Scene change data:

>>>

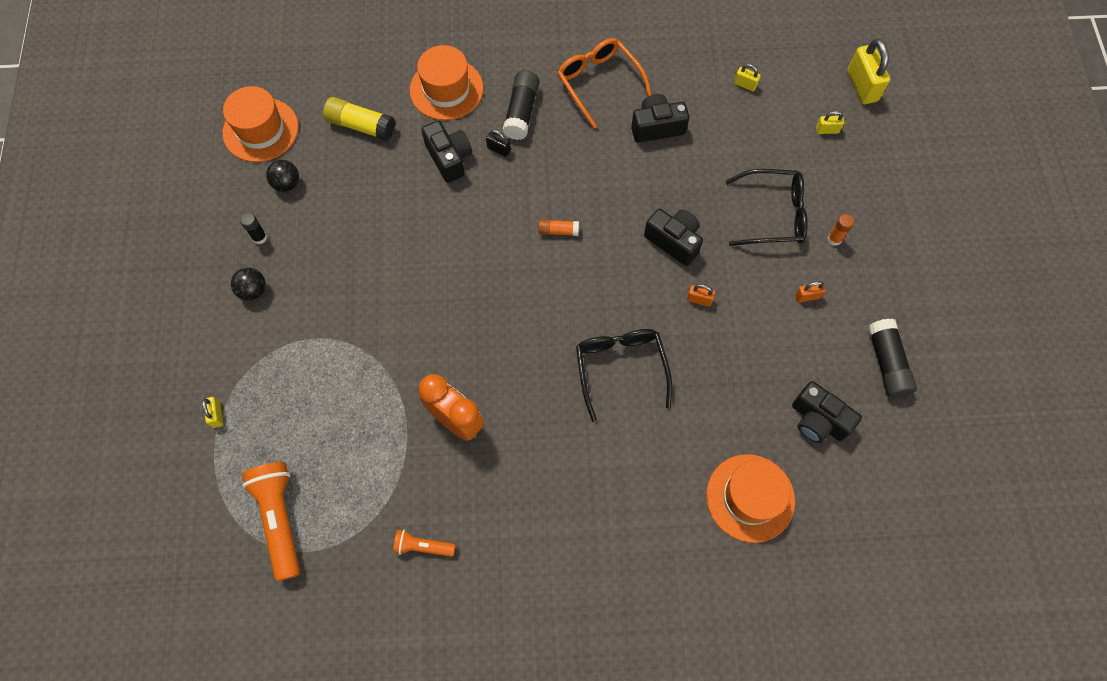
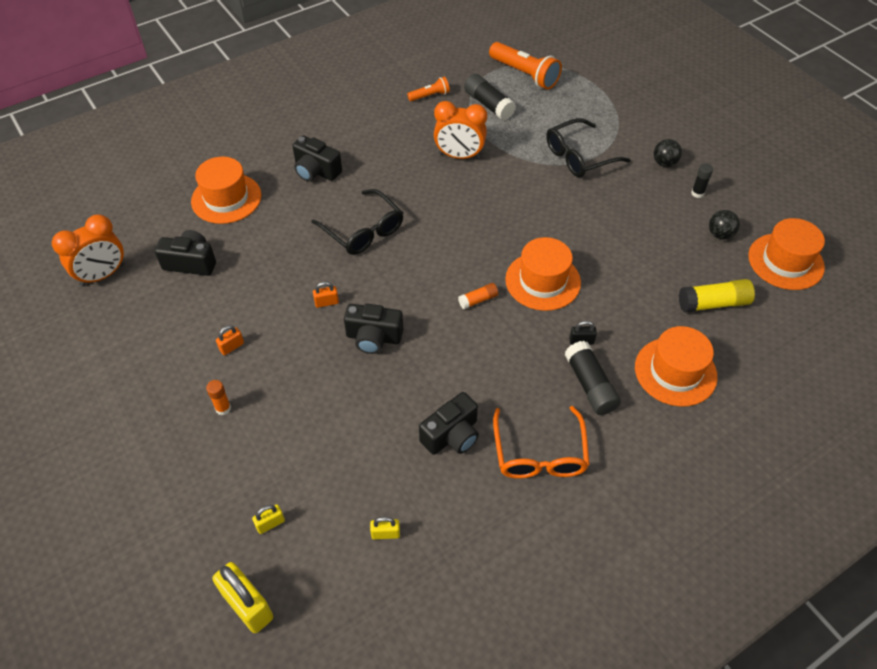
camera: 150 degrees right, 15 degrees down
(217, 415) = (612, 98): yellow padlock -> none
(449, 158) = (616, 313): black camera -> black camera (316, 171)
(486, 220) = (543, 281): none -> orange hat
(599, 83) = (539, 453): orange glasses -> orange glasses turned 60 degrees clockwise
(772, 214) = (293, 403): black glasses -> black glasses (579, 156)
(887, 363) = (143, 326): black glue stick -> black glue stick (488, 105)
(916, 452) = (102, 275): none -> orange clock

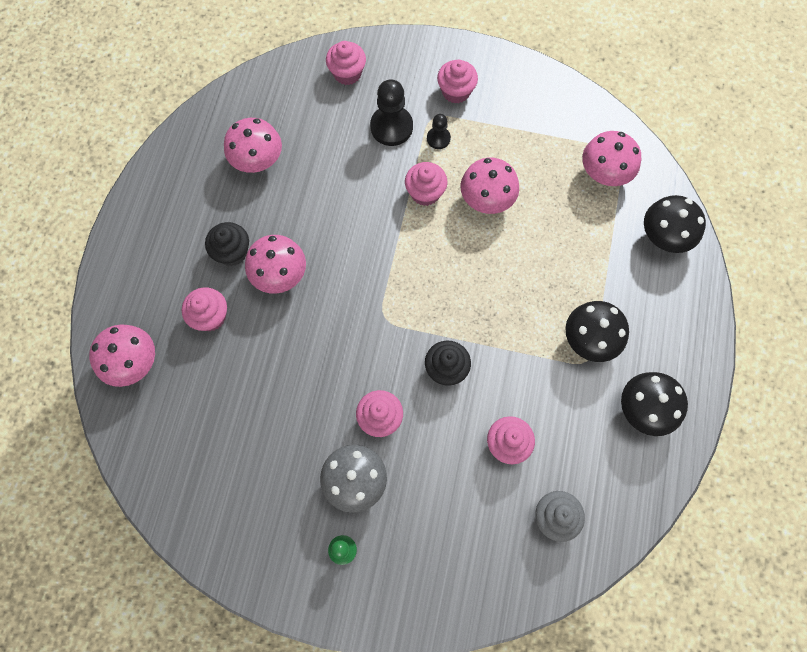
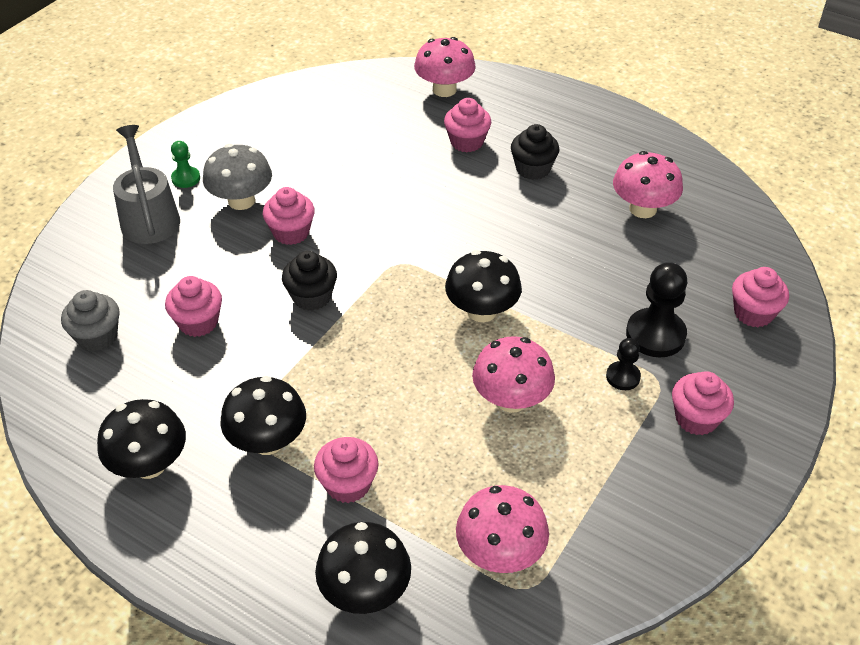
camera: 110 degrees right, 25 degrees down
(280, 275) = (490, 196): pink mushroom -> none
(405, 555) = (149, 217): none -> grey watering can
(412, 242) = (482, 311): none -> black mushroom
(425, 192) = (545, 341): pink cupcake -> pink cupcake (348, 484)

<<<

(WHAT IS NEEDED): The expected result is a copy of each line in the records where "black" appears.

(THE COMPLETED TASK):
(449, 158) = (616, 313): black camera -> black camera (316, 171)
(772, 214) = (293, 403): black glasses -> black glasses (579, 156)
(887, 363) = (143, 326): black glue stick -> black glue stick (488, 105)
(412, 242) = (482, 311): none -> black mushroom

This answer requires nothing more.